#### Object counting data
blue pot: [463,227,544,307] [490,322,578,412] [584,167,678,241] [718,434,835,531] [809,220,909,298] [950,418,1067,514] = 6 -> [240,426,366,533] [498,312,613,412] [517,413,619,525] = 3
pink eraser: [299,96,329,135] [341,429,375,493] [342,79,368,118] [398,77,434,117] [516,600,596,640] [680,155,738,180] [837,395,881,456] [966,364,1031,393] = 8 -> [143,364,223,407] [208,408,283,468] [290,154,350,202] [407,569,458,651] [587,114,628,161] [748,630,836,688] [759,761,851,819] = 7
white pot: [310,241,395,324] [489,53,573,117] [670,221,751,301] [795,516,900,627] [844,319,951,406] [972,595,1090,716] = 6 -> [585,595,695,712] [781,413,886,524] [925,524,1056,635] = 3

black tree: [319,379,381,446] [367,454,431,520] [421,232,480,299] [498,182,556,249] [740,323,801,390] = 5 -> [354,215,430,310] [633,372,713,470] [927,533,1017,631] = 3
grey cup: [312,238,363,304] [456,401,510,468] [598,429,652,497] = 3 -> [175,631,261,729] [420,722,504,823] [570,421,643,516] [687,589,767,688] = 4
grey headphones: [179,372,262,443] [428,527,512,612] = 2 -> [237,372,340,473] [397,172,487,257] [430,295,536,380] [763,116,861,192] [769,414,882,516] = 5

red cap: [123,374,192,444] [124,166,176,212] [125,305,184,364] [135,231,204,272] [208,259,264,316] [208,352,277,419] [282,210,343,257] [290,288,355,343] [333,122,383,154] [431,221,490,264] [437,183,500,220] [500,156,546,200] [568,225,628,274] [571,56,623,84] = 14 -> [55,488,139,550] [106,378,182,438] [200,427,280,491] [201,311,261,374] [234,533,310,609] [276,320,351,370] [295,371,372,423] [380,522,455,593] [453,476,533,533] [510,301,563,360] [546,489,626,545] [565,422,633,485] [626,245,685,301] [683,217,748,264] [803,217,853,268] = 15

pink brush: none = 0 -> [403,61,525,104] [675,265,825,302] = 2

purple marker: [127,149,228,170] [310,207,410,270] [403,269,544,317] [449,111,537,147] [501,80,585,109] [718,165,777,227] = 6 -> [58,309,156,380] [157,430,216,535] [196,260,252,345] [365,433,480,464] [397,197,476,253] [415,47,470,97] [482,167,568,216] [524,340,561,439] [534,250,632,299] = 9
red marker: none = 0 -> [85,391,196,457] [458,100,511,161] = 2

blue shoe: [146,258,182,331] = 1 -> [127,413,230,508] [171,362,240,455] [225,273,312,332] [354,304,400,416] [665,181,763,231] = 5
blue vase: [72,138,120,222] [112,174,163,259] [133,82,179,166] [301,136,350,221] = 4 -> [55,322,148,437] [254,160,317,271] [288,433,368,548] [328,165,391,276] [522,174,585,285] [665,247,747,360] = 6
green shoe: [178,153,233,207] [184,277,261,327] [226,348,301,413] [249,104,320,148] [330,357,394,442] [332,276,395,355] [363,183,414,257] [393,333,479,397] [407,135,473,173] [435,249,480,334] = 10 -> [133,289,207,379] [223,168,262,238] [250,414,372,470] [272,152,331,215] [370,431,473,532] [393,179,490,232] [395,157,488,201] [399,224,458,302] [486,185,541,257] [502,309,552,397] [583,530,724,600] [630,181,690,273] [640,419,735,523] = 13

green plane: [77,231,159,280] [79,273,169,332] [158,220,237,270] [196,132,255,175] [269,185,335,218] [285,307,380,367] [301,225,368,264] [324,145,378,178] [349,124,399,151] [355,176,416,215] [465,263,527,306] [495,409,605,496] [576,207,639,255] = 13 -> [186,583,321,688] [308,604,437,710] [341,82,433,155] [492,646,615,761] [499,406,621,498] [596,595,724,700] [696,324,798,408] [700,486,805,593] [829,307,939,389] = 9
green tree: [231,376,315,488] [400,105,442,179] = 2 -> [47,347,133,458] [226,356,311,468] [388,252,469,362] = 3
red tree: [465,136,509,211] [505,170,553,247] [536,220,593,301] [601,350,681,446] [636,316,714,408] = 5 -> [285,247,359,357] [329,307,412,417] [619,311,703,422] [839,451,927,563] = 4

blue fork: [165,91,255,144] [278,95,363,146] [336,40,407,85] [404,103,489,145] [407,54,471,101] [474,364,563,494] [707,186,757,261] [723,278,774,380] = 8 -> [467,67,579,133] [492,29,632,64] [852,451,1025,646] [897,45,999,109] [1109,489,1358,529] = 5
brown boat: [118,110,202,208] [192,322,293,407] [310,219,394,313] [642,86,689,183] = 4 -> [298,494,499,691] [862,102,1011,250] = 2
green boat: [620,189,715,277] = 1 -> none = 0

#### Brief
Please copy the line that holds "red marker: none" and each line under it through the last line above, exactly as they stand, adding nothing.

#### Response
red marker: none = 0 -> [85,391,196,457] [458,100,511,161] = 2

blue shoe: [146,258,182,331] = 1 -> [127,413,230,508] [171,362,240,455] [225,273,312,332] [354,304,400,416] [665,181,763,231] = 5
blue vase: [72,138,120,222] [112,174,163,259] [133,82,179,166] [301,136,350,221] = 4 -> [55,322,148,437] [254,160,317,271] [288,433,368,548] [328,165,391,276] [522,174,585,285] [665,247,747,360] = 6
green shoe: [178,153,233,207] [184,277,261,327] [226,348,301,413] [249,104,320,148] [330,357,394,442] [332,276,395,355] [363,183,414,257] [393,333,479,397] [407,135,473,173] [435,249,480,334] = 10 -> [133,289,207,379] [223,168,262,238] [250,414,372,470] [272,152,331,215] [370,431,473,532] [393,179,490,232] [395,157,488,201] [399,224,458,302] [486,185,541,257] [502,309,552,397] [583,530,724,600] [630,181,690,273] [640,419,735,523] = 13

green plane: [77,231,159,280] [79,273,169,332] [158,220,237,270] [196,132,255,175] [269,185,335,218] [285,307,380,367] [301,225,368,264] [324,145,378,178] [349,124,399,151] [355,176,416,215] [465,263,527,306] [495,409,605,496] [576,207,639,255] = 13 -> [186,583,321,688] [308,604,437,710] [341,82,433,155] [492,646,615,761] [499,406,621,498] [596,595,724,700] [696,324,798,408] [700,486,805,593] [829,307,939,389] = 9
green tree: [231,376,315,488] [400,105,442,179] = 2 -> [47,347,133,458] [226,356,311,468] [388,252,469,362] = 3
red tree: [465,136,509,211] [505,170,553,247] [536,220,593,301] [601,350,681,446] [636,316,714,408] = 5 -> [285,247,359,357] [329,307,412,417] [619,311,703,422] [839,451,927,563] = 4

blue fork: [165,91,255,144] [278,95,363,146] [336,40,407,85] [404,103,489,145] [407,54,471,101] [474,364,563,494] [707,186,757,261] [723,278,774,380] = 8 -> [467,67,579,133] [492,29,632,64] [852,451,1025,646] [897,45,999,109] [1109,489,1358,529] = 5
brown boat: [118,110,202,208] [192,322,293,407] [310,219,394,313] [642,86,689,183] = 4 -> [298,494,499,691] [862,102,1011,250] = 2
green boat: [620,189,715,277] = 1 -> none = 0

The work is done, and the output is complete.